» YOUR TASK
Using the data that follows, return exactly the lines from the one that contains "brown trapezoid: moved 22 px left, 8 px down" through the one that contains "white hexagon: rotated 24 degrees clockwise", ends included.

(Two-dimensional motion records)
>>>>
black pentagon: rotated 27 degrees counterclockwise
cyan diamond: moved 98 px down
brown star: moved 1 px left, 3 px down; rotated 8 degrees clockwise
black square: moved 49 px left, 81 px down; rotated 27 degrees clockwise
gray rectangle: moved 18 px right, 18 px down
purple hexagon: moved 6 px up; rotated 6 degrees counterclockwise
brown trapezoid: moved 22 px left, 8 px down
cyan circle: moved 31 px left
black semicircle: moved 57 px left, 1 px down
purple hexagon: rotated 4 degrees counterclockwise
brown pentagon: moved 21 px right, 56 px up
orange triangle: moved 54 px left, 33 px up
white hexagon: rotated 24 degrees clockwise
<<<<
>>>>
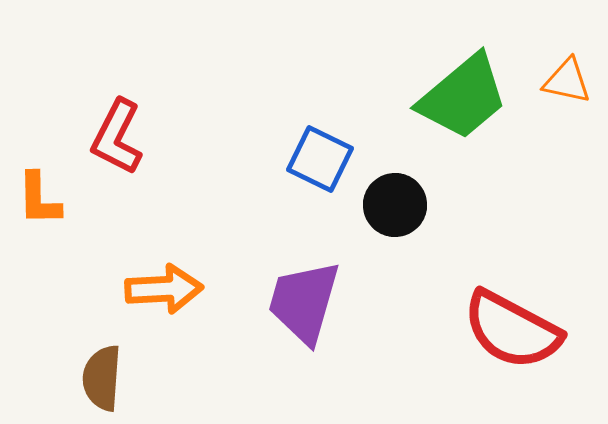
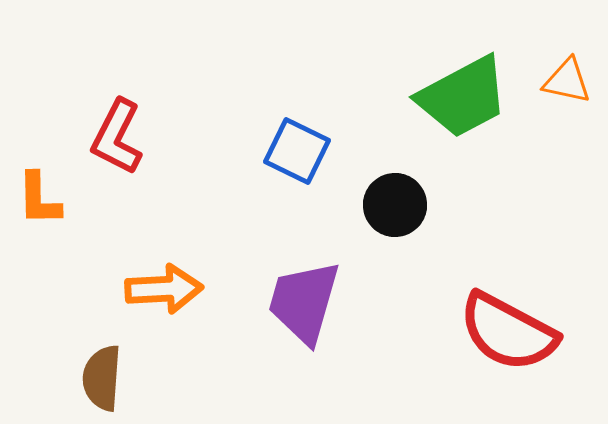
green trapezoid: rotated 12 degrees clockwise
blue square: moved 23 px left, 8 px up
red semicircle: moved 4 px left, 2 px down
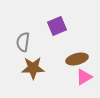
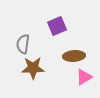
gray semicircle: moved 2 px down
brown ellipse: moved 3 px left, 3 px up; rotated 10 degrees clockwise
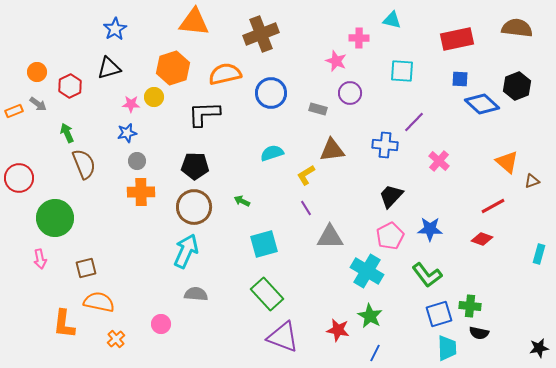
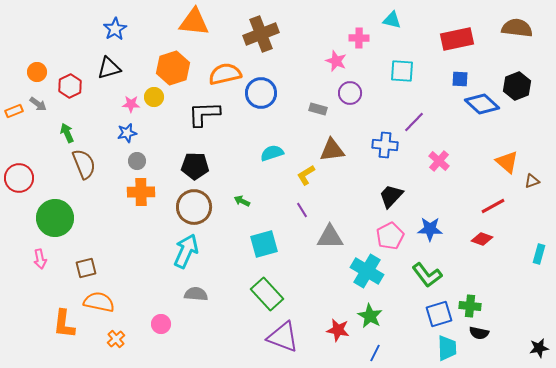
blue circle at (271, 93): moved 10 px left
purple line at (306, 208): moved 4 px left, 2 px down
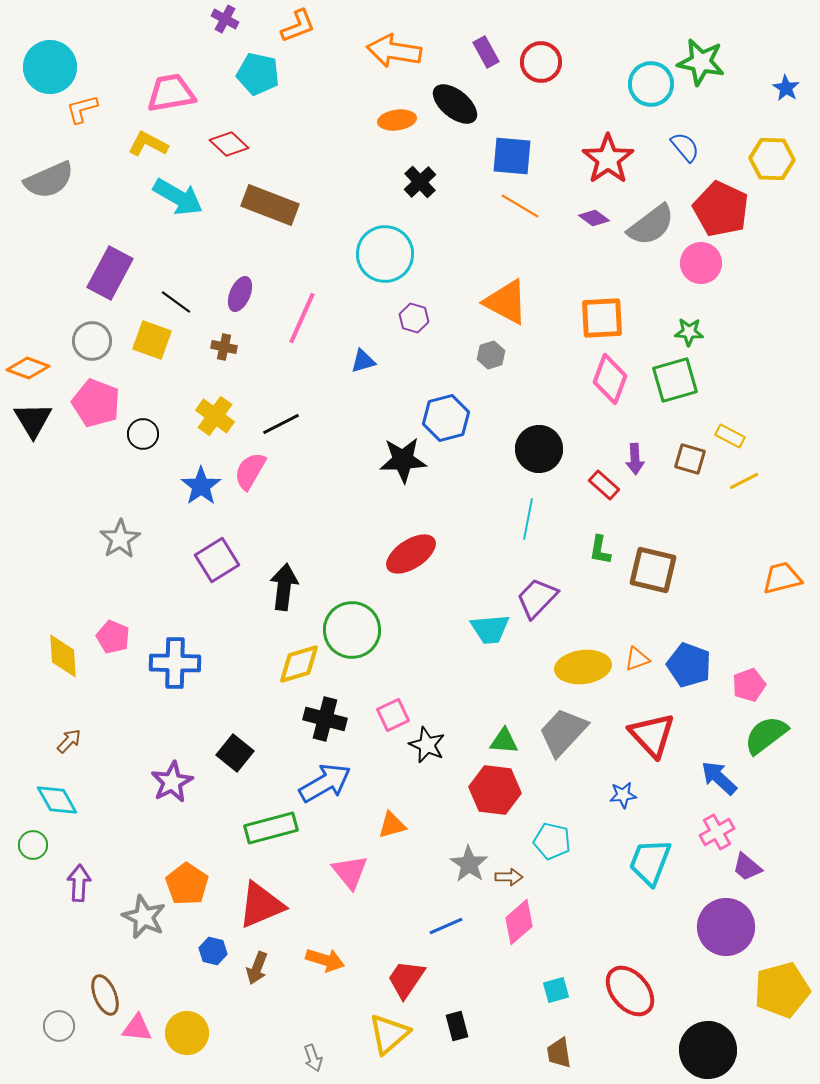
<<<<
» ANSWER TO THIS TASK
brown trapezoid: moved 22 px left, 8 px down
cyan circle: moved 31 px left
black semicircle: moved 57 px left, 1 px down
purple hexagon: rotated 4 degrees counterclockwise
brown pentagon: moved 21 px right, 56 px up
orange triangle: moved 54 px left, 33 px up
white hexagon: rotated 24 degrees clockwise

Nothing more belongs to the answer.